■ **TASK GOAL**: Pull out every line below that holds the word "plus".
-- WORKING DATA follows --
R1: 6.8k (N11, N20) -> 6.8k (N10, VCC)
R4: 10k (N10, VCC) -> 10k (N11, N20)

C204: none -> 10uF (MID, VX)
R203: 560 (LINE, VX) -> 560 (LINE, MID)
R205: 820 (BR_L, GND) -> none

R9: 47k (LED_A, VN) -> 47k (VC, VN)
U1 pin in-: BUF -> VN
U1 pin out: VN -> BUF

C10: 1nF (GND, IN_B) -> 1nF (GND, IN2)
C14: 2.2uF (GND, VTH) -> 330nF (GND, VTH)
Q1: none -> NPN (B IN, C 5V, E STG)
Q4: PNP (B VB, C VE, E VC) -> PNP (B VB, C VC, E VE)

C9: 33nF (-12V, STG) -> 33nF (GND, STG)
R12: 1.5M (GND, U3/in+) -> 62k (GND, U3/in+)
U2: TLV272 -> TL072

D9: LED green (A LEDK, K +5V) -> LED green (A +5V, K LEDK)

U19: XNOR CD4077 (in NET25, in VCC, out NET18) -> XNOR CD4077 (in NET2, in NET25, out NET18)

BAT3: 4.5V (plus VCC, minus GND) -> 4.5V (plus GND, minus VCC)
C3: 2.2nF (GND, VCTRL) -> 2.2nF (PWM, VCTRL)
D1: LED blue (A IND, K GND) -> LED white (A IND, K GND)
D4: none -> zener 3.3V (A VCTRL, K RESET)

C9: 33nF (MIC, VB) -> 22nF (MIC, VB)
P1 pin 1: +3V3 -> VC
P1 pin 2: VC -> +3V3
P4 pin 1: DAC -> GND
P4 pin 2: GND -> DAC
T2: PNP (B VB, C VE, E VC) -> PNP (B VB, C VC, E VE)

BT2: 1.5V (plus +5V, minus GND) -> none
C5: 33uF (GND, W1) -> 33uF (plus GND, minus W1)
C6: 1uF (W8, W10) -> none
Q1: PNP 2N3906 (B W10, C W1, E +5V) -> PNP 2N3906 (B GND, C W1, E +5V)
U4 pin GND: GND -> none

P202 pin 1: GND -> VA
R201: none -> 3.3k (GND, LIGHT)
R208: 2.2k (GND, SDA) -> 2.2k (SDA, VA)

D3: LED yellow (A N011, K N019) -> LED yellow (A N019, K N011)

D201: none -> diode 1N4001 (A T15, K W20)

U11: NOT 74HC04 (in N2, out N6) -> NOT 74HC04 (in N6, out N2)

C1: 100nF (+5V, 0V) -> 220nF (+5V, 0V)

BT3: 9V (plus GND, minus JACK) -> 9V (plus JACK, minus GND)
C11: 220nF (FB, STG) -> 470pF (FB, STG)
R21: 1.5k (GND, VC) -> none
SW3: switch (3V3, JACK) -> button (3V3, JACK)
-- WORKING DATA concluded --
■ **ANSWER BOX**:
BAT3: 4.5V (plus VCC, minus GND) -> 4.5V (plus GND, minus VCC)
BT2: 1.5V (plus +5V, minus GND) -> none
C5: 33uF (GND, W1) -> 33uF (plus GND, minus W1)
BT3: 9V (plus GND, minus JACK) -> 9V (plus JACK, minus GND)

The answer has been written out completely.